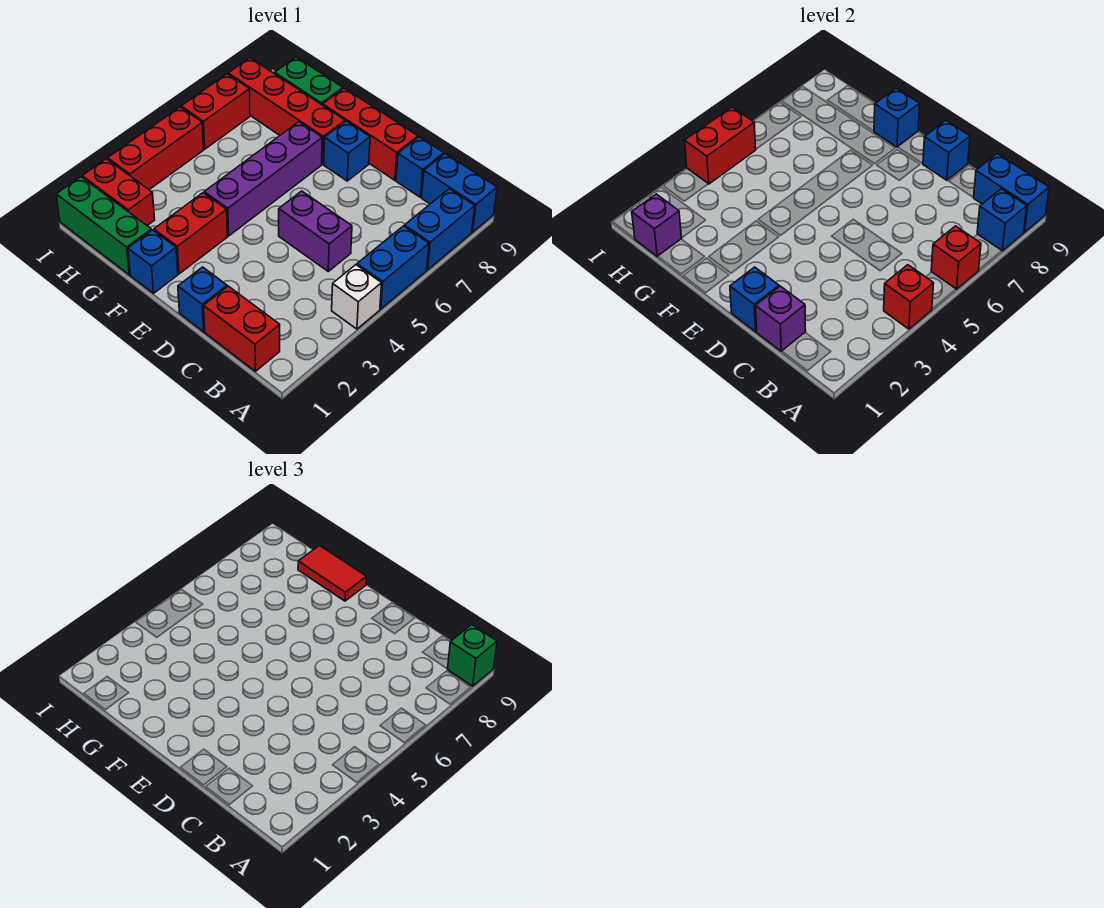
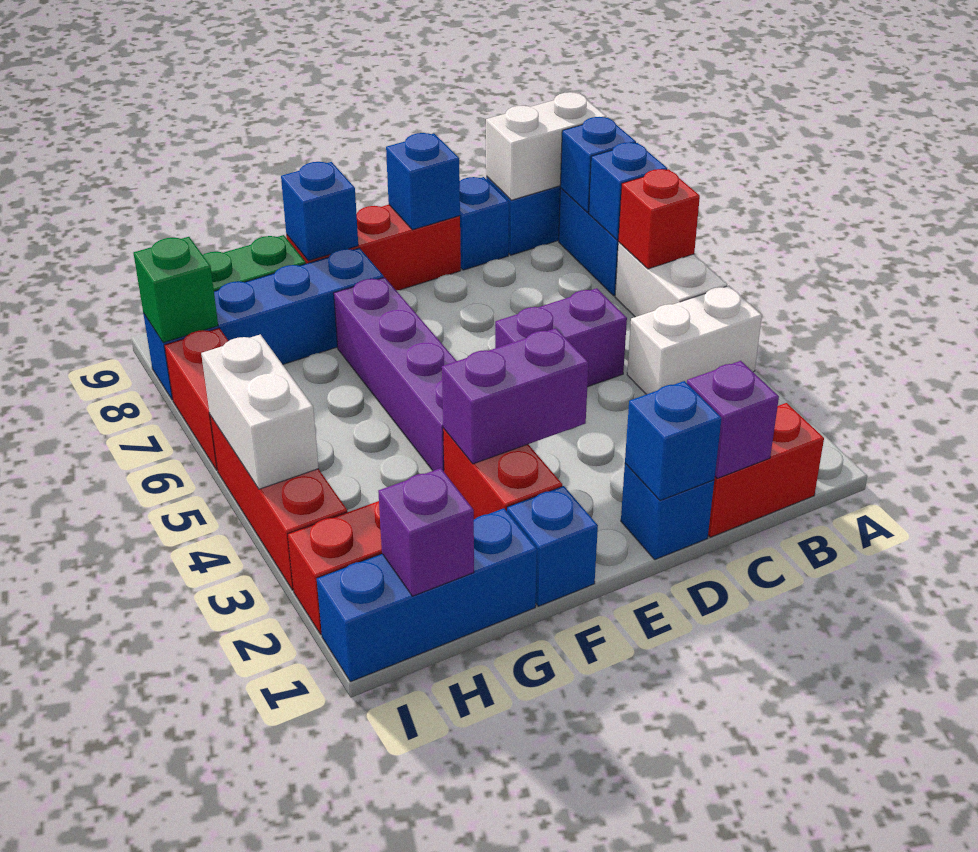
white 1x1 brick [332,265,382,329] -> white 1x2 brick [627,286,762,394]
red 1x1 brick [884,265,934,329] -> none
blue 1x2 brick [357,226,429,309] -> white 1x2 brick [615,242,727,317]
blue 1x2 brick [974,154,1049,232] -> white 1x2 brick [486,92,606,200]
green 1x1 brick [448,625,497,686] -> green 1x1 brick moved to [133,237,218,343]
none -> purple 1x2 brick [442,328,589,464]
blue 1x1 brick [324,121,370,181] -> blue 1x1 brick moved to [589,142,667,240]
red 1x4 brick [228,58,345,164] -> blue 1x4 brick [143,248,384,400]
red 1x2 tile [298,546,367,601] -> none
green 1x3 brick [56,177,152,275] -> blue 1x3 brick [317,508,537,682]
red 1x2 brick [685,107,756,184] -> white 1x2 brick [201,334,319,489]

● YOUR GOAL:
Return the whole listing word for word, minus its pictures.

● REPLY:
white 1x1 brick [332,265,382,329] -> white 1x2 brick [627,286,762,394]
red 1x1 brick [884,265,934,329] -> none
blue 1x2 brick [357,226,429,309] -> white 1x2 brick [615,242,727,317]
blue 1x2 brick [974,154,1049,232] -> white 1x2 brick [486,92,606,200]
green 1x1 brick [448,625,497,686] -> green 1x1 brick moved to [133,237,218,343]
none -> purple 1x2 brick [442,328,589,464]
blue 1x1 brick [324,121,370,181] -> blue 1x1 brick moved to [589,142,667,240]
red 1x4 brick [228,58,345,164] -> blue 1x4 brick [143,248,384,400]
red 1x2 tile [298,546,367,601] -> none
green 1x3 brick [56,177,152,275] -> blue 1x3 brick [317,508,537,682]
red 1x2 brick [685,107,756,184] -> white 1x2 brick [201,334,319,489]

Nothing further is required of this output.